*Work to complete:* Reproduce the section of the listing that begins at the line containing "Someone took away the turquoise" and finishes at the line containing "Someone took away the white cutting". Include both end lines and nothing beyond them.

*Source data:*

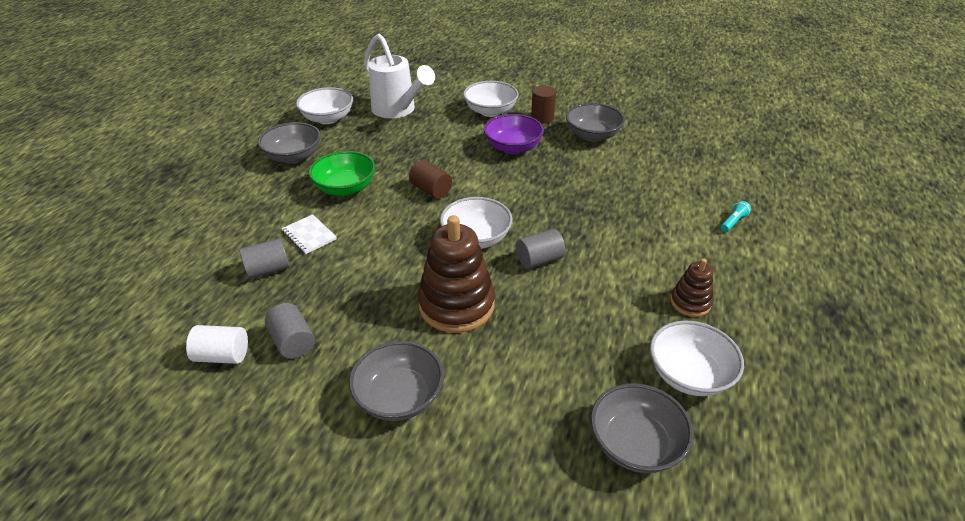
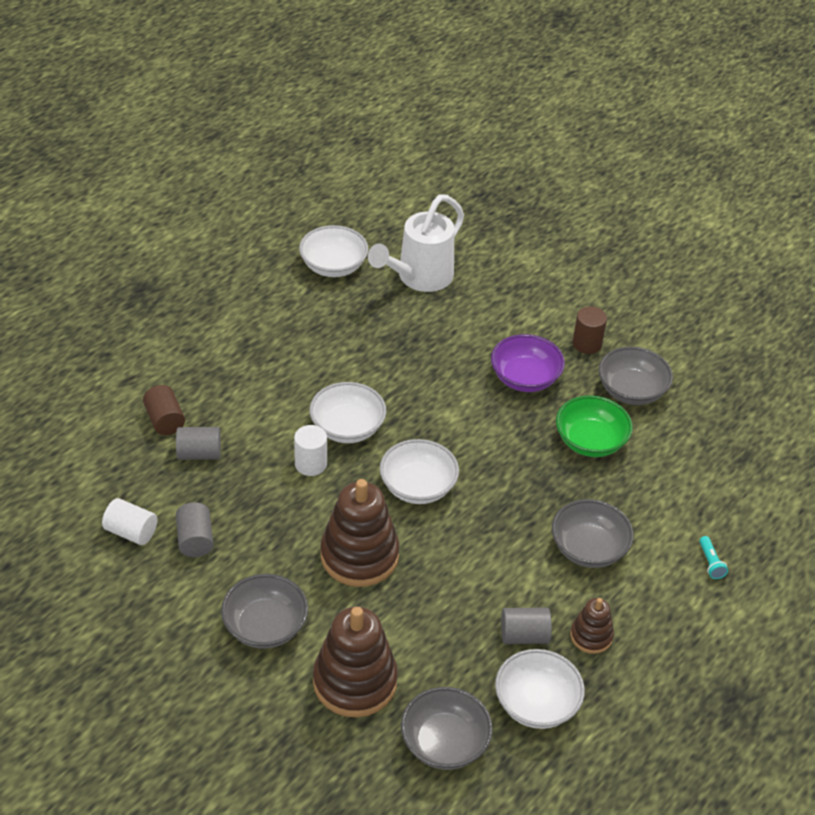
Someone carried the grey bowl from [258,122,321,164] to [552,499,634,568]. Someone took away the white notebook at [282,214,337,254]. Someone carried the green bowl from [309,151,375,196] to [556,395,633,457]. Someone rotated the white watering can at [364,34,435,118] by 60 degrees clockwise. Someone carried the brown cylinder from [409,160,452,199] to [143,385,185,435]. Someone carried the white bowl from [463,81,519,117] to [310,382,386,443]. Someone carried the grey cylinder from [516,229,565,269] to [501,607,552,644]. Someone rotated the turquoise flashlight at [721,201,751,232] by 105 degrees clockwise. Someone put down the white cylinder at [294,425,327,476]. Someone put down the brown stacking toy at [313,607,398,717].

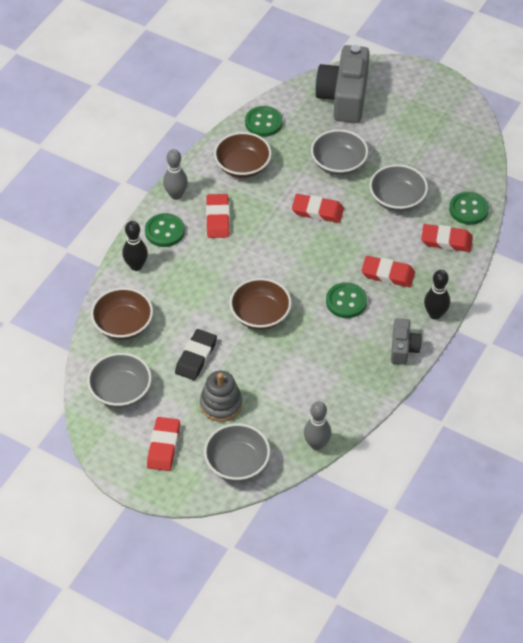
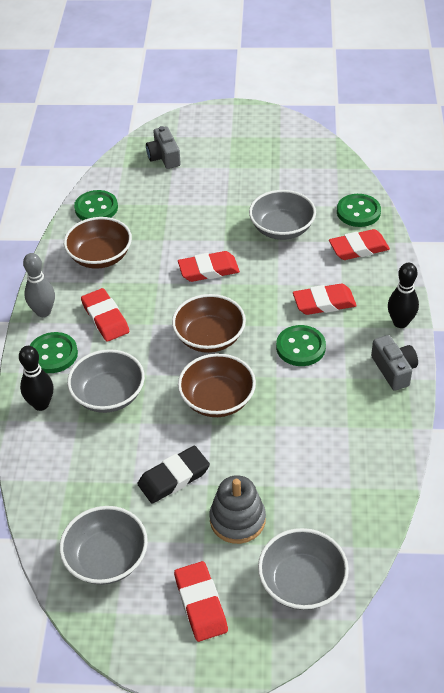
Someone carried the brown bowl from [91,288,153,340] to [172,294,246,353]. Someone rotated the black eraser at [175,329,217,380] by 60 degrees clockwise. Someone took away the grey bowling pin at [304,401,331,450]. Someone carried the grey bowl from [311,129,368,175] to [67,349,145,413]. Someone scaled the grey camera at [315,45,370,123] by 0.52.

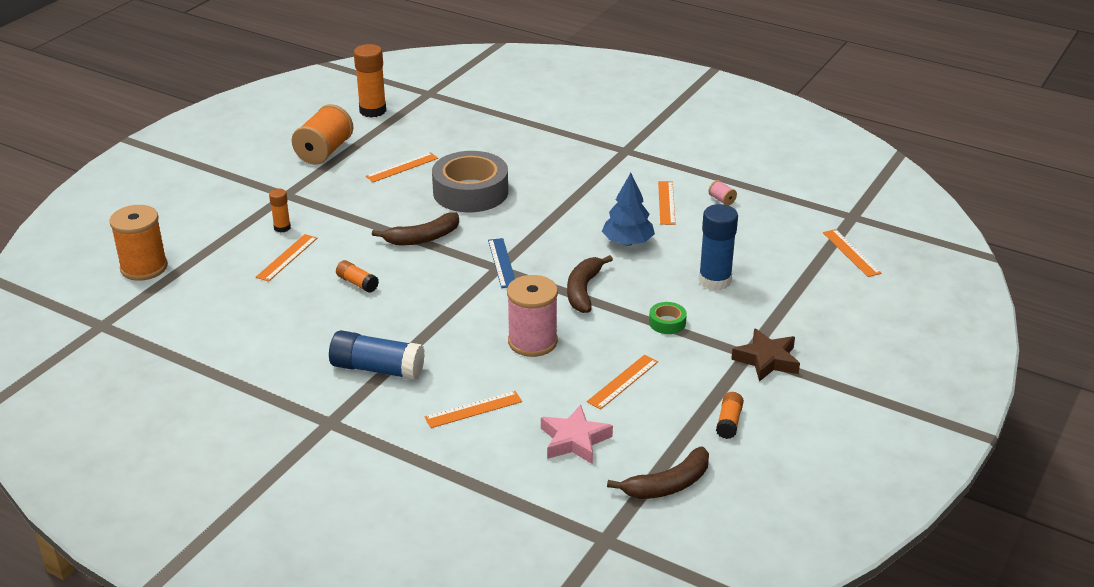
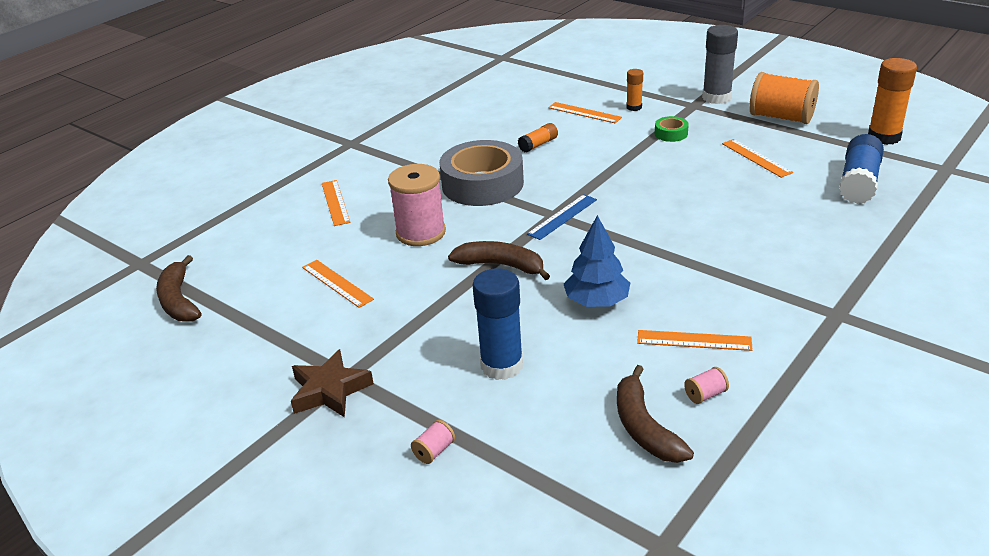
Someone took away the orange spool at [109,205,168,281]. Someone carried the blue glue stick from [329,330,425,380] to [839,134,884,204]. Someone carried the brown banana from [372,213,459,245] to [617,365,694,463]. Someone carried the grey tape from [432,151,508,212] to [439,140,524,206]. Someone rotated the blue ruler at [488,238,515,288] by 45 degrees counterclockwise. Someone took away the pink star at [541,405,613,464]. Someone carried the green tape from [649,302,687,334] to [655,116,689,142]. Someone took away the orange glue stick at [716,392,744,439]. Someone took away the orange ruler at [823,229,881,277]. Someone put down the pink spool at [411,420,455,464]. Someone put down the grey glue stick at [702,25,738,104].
* * *
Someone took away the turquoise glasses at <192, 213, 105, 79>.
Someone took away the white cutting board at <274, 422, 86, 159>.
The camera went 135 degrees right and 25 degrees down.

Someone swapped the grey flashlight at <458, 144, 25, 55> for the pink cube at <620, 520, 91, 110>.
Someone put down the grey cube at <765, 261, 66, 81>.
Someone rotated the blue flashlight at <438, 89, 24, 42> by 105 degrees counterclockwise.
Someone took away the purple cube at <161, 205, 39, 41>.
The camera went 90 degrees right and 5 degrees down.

*Your response:*
Someone took away the turquoise glasses at <192, 213, 105, 79>.
Someone took away the white cutting board at <274, 422, 86, 159>.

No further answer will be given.